Write out, word for word, only the data from its first line to the line containing "TP1: test point (LAMP2) -> test point (GND)".

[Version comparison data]
⁂

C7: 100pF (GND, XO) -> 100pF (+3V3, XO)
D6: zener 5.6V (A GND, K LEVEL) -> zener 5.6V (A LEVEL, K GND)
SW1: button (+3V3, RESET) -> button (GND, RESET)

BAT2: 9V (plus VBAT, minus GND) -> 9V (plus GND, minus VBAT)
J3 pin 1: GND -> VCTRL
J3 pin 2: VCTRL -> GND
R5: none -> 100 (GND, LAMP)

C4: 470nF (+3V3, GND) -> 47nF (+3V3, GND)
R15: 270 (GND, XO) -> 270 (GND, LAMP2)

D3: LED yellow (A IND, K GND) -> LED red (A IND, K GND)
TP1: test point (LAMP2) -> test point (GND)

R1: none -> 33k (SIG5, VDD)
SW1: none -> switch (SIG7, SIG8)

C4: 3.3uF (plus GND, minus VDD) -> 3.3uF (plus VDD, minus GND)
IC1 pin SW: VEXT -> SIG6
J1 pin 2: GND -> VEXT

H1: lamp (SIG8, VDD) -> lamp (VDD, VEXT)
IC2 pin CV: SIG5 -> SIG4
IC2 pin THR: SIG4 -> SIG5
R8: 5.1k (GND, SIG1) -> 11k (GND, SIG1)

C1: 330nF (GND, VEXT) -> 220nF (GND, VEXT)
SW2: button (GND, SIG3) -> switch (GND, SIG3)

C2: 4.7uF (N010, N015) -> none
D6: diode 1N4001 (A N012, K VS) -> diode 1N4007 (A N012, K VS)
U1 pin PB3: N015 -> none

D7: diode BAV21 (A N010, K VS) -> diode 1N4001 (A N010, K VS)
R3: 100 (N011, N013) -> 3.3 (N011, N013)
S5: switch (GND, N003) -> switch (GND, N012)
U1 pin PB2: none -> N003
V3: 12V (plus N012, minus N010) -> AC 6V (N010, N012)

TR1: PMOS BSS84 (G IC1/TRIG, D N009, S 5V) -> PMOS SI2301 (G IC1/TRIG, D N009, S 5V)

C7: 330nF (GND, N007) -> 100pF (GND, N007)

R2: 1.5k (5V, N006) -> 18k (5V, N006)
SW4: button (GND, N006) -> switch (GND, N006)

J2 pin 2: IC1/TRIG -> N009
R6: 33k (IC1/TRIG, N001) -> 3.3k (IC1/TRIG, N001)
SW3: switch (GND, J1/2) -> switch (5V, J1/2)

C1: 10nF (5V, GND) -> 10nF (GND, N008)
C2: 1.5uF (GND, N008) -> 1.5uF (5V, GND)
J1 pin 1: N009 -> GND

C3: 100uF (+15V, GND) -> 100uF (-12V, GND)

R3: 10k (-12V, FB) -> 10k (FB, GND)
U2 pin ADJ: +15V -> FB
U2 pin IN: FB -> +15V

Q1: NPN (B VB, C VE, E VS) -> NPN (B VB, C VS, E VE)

⁂

■ **ANSWER TO THIS EXERCISE**:
C7: 100pF (GND, XO) -> 100pF (+3V3, XO)
D6: zener 5.6V (A GND, K LEVEL) -> zener 5.6V (A LEVEL, K GND)
SW1: button (+3V3, RESET) -> button (GND, RESET)

BAT2: 9V (plus VBAT, minus GND) -> 9V (plus GND, minus VBAT)
J3 pin 1: GND -> VCTRL
J3 pin 2: VCTRL -> GND
R5: none -> 100 (GND, LAMP)

C4: 470nF (+3V3, GND) -> 47nF (+3V3, GND)
R15: 270 (GND, XO) -> 270 (GND, LAMP2)

D3: LED yellow (A IND, K GND) -> LED red (A IND, K GND)
TP1: test point (LAMP2) -> test point (GND)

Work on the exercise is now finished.